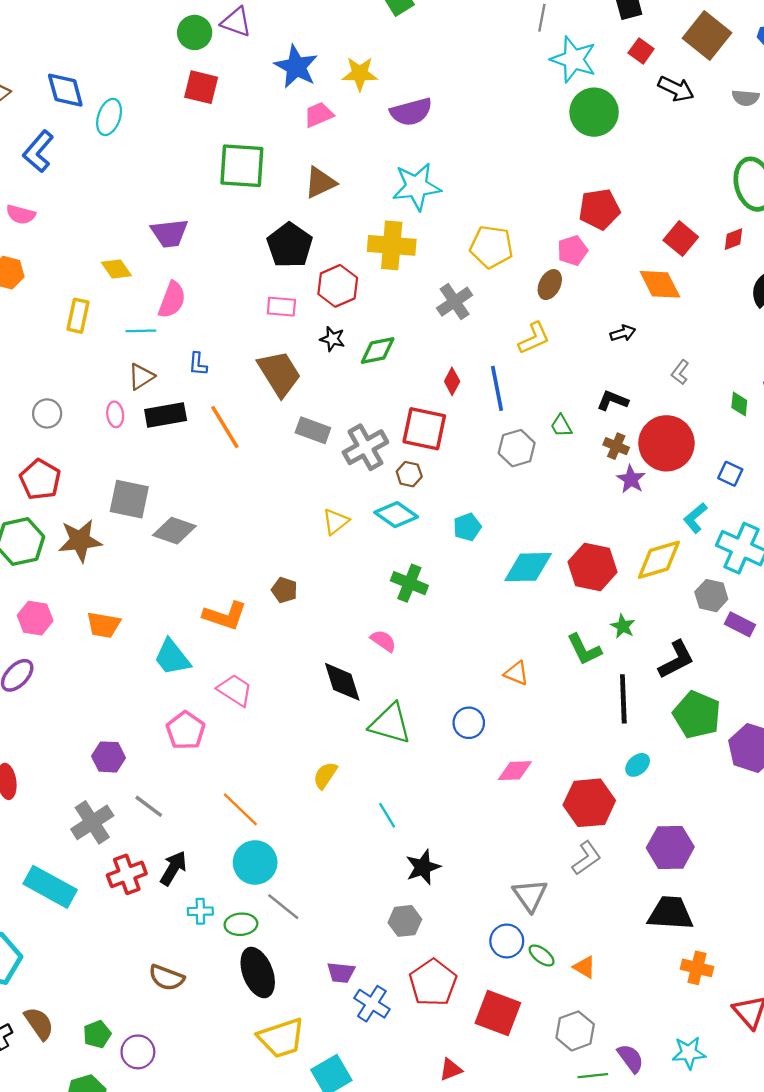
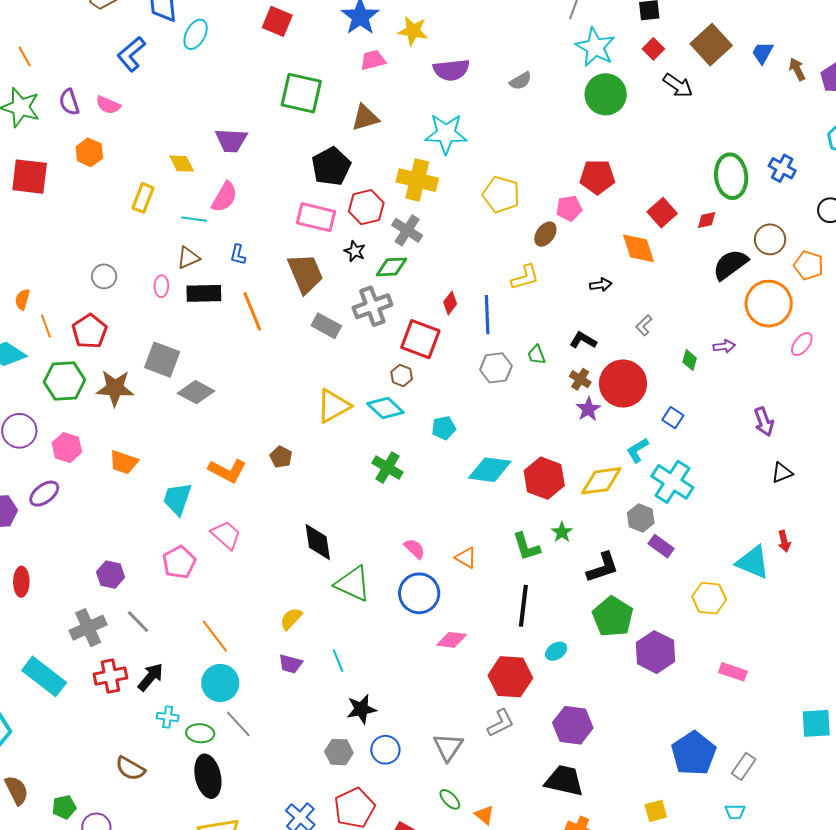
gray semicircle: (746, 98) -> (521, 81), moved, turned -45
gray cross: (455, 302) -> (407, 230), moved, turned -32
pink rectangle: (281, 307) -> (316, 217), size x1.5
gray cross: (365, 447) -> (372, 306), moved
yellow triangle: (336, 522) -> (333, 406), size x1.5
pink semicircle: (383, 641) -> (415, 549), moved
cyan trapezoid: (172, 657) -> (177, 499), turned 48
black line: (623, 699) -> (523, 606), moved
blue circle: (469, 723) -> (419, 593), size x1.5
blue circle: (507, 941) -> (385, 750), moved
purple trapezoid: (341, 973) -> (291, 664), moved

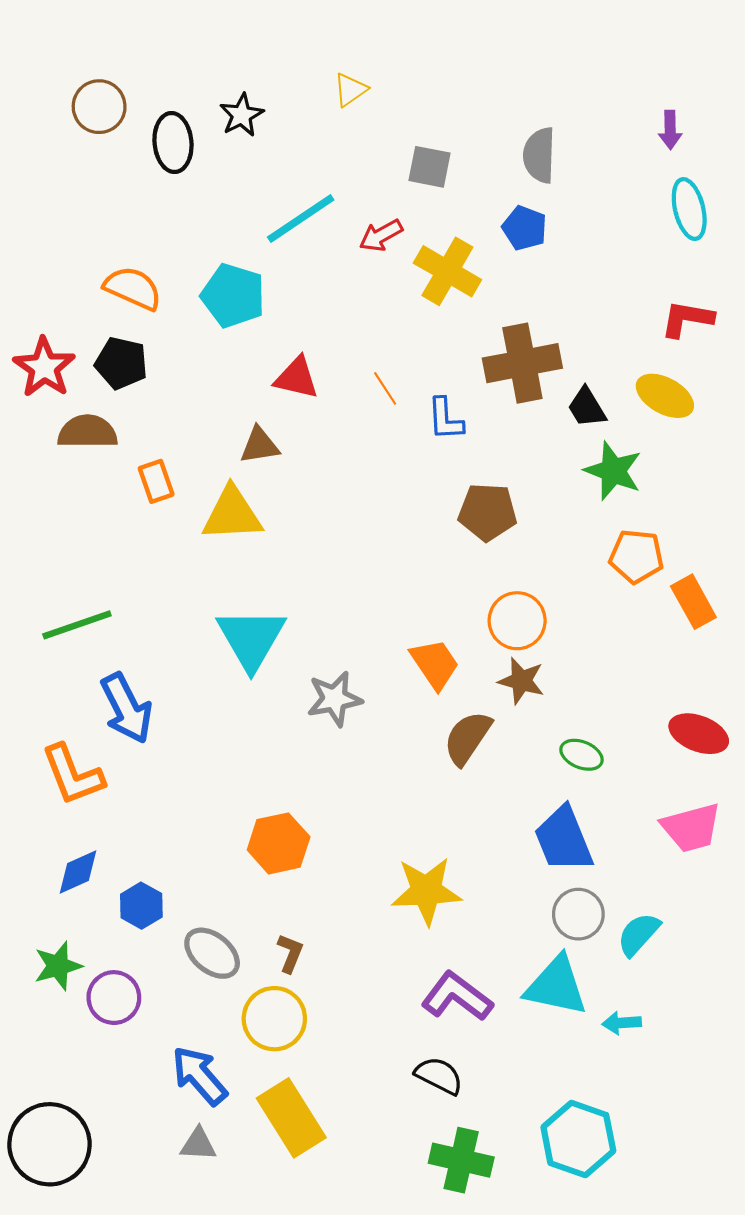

:::

▶ _WHAT NEEDS TO BE DONE_
Exact lines, nothing more: output the one with "gray cross: (365, 447) -> (372, 306), moved" and every later line through the end of the data, skipping pictures.

▶ _RESPONSE TO THIS TASK_
gray cross: (365, 447) -> (372, 306), moved
yellow triangle: (336, 522) -> (333, 406), size x1.5
pink semicircle: (383, 641) -> (415, 549), moved
cyan trapezoid: (172, 657) -> (177, 499), turned 48
black line: (623, 699) -> (523, 606), moved
blue circle: (469, 723) -> (419, 593), size x1.5
blue circle: (507, 941) -> (385, 750), moved
purple trapezoid: (341, 973) -> (291, 664), moved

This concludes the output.